§ **Request**:
Go line by line through the records below. Copy whichever lines contain the string "carton".
= Beginning of Section =
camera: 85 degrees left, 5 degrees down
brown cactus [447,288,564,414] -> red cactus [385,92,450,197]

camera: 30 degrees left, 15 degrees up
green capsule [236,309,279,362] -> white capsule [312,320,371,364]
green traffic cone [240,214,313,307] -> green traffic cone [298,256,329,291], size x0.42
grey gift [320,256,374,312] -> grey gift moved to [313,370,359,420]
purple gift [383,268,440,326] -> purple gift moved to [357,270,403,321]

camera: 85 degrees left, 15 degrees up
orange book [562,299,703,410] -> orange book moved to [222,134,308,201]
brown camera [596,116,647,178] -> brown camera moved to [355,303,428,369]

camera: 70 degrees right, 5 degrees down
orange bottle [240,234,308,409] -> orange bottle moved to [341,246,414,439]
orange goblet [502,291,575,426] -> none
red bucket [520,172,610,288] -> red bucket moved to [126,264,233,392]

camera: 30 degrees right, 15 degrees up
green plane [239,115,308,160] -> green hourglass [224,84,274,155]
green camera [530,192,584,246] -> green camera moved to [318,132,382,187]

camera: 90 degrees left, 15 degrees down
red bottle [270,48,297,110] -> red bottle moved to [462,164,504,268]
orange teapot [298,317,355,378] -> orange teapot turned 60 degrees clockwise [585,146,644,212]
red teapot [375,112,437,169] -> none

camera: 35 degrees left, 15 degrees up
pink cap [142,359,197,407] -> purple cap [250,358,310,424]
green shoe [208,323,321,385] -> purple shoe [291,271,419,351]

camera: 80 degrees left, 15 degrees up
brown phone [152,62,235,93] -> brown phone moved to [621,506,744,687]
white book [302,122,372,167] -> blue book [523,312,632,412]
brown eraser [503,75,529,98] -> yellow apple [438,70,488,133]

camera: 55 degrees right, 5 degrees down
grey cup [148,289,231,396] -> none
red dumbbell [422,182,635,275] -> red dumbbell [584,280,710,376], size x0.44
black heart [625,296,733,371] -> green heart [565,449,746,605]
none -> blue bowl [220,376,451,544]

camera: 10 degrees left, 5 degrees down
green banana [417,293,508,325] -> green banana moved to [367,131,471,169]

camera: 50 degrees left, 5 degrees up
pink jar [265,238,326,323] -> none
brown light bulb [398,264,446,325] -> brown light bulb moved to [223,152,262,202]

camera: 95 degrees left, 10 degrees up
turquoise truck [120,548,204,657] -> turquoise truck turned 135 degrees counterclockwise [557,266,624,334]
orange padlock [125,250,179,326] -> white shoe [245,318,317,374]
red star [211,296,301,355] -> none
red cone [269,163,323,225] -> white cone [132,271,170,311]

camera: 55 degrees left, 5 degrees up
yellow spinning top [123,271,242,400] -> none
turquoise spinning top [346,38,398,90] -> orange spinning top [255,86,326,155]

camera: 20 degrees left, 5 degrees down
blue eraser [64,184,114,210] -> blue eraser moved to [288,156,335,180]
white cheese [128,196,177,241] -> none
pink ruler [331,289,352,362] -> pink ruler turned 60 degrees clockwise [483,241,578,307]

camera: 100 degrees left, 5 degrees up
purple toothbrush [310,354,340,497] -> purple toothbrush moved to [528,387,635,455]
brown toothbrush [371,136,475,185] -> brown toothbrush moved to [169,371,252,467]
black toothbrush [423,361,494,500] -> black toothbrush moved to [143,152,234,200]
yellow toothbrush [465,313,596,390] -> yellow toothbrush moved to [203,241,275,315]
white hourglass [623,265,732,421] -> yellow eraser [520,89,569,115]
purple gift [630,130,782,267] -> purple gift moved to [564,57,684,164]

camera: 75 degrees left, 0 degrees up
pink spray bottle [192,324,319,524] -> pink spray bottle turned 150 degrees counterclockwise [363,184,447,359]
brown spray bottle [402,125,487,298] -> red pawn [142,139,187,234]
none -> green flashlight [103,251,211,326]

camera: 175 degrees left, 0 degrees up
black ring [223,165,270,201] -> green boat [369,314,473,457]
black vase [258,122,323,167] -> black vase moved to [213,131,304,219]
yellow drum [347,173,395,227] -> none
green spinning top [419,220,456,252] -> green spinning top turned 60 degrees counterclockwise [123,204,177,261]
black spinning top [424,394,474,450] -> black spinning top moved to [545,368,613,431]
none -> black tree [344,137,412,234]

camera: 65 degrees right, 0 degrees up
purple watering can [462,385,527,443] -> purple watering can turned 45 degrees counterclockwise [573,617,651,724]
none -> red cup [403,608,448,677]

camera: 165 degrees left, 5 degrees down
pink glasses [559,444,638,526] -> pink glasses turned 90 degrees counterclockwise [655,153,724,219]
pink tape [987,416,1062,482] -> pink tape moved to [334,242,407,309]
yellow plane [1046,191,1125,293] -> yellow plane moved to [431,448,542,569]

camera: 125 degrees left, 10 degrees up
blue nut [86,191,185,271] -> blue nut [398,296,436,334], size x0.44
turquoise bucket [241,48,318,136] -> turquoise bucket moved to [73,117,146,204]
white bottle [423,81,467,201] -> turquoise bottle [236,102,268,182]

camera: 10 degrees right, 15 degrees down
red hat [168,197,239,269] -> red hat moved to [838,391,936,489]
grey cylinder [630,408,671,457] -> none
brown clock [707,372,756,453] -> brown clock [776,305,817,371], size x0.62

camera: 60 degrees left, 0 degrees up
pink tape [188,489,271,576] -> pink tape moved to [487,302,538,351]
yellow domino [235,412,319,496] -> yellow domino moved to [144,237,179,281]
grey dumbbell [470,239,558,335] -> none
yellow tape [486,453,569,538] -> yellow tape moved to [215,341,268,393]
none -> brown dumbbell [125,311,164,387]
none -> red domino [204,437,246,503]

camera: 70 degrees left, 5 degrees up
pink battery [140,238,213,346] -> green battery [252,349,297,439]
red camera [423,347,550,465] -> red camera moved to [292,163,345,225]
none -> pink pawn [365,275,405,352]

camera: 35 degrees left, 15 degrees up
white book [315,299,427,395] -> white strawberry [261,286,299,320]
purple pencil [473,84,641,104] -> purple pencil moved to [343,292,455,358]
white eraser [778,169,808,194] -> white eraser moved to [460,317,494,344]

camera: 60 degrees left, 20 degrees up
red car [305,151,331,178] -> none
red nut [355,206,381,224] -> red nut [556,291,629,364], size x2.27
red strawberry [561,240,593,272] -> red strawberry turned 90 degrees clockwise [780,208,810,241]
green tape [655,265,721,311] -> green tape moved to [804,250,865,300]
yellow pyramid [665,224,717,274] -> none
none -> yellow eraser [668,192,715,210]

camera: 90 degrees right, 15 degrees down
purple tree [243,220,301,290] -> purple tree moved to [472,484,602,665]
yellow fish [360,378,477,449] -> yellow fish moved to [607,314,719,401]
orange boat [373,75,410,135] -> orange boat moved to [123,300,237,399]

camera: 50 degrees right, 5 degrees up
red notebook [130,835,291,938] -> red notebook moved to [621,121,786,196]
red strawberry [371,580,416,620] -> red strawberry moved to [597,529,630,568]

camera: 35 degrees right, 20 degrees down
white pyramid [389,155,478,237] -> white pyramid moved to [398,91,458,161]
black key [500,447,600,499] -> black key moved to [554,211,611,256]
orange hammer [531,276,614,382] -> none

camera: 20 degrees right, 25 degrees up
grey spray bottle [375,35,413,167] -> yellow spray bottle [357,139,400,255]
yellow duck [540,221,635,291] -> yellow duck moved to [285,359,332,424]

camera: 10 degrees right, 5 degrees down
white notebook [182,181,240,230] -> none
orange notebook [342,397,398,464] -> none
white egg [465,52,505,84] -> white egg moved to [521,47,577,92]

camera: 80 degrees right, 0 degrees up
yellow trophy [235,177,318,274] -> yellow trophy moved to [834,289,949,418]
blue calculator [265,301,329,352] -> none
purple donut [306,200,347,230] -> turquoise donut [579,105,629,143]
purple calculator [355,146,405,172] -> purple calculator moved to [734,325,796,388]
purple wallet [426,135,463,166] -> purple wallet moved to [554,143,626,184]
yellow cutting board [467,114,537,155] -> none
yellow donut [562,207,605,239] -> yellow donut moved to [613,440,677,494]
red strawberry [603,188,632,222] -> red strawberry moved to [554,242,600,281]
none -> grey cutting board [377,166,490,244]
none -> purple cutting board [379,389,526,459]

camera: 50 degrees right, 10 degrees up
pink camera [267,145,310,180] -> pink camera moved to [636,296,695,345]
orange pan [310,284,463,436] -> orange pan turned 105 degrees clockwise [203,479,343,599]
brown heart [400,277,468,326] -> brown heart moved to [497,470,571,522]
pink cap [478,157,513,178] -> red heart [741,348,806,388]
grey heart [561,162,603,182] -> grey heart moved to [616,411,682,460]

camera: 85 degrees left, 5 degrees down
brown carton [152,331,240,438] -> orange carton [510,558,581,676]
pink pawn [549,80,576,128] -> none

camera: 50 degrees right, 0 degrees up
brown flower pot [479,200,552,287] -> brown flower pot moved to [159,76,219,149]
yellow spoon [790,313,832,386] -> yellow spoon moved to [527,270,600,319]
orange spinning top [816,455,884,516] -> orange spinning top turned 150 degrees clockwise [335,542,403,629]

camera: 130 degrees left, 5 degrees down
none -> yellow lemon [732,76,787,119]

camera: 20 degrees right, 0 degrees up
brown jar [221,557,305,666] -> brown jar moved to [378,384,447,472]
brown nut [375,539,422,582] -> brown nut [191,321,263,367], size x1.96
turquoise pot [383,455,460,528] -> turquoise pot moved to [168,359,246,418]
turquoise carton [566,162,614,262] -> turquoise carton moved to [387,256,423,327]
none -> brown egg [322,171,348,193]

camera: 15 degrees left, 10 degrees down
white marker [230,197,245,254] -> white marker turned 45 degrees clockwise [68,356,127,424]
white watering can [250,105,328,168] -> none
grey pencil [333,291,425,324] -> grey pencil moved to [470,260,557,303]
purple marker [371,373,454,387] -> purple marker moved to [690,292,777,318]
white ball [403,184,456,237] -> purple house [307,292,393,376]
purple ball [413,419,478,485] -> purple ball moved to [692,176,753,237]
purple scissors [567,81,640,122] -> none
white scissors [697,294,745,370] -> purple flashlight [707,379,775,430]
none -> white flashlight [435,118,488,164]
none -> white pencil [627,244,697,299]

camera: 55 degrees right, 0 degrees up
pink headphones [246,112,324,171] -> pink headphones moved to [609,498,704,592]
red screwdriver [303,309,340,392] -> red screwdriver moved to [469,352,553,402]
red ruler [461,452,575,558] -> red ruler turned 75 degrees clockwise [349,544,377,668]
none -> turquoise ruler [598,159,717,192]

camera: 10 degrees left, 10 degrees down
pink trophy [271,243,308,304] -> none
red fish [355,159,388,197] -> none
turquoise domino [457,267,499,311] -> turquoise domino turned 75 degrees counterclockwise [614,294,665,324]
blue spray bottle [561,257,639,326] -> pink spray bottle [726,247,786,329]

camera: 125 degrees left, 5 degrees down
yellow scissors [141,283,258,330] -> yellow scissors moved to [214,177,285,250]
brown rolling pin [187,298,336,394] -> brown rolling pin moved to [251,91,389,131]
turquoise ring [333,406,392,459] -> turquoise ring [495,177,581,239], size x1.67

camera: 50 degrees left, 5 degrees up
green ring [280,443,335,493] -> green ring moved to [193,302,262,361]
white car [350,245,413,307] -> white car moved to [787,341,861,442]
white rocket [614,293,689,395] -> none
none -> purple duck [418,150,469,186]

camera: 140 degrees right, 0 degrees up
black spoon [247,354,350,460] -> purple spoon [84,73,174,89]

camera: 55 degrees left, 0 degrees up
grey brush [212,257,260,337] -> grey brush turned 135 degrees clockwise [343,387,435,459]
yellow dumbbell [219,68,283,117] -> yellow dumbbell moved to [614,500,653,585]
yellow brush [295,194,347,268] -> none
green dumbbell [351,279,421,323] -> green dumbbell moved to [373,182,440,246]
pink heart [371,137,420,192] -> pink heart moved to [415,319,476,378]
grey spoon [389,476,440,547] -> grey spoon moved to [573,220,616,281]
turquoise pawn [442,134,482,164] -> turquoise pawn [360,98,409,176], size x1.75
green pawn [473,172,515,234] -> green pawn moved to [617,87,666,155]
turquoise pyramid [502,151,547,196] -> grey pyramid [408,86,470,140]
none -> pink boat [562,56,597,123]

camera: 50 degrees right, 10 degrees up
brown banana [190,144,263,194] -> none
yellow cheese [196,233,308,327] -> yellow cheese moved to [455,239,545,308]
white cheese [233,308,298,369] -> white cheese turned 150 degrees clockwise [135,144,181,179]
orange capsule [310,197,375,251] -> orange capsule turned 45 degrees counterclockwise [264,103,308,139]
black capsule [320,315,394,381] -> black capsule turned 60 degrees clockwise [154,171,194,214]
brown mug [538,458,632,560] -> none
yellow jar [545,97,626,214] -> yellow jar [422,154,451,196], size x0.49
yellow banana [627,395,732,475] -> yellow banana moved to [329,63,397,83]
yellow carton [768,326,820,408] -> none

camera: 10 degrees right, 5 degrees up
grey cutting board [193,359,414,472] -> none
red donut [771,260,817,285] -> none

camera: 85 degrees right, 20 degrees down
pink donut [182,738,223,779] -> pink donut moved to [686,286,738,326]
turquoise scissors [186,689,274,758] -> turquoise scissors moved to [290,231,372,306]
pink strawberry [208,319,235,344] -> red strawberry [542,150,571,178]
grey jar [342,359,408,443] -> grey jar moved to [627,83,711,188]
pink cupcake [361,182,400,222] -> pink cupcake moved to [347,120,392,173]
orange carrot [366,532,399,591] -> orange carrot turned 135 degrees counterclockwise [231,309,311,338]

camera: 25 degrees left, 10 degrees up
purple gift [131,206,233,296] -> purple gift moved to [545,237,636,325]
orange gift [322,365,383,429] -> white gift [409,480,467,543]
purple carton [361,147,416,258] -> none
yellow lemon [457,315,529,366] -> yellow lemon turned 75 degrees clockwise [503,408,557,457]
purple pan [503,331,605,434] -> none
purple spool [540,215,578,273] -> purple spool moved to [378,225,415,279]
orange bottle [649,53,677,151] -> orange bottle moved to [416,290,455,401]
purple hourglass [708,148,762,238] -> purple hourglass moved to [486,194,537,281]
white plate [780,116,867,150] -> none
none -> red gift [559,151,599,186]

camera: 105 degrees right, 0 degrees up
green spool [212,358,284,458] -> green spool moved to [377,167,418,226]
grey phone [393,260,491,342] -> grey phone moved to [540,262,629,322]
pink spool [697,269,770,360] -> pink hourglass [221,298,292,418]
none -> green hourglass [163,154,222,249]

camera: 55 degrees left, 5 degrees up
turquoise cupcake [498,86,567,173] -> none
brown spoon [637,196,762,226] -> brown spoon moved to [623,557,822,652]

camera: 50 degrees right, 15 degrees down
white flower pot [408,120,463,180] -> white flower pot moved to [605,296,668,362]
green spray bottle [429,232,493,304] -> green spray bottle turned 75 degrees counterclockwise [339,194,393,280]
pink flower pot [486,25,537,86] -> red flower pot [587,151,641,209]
= End of Section =
§ **Task response**:
brown carton [152,331,240,438] -> orange carton [510,558,581,676]
turquoise carton [566,162,614,262] -> turquoise carton moved to [387,256,423,327]
yellow carton [768,326,820,408] -> none
purple carton [361,147,416,258] -> none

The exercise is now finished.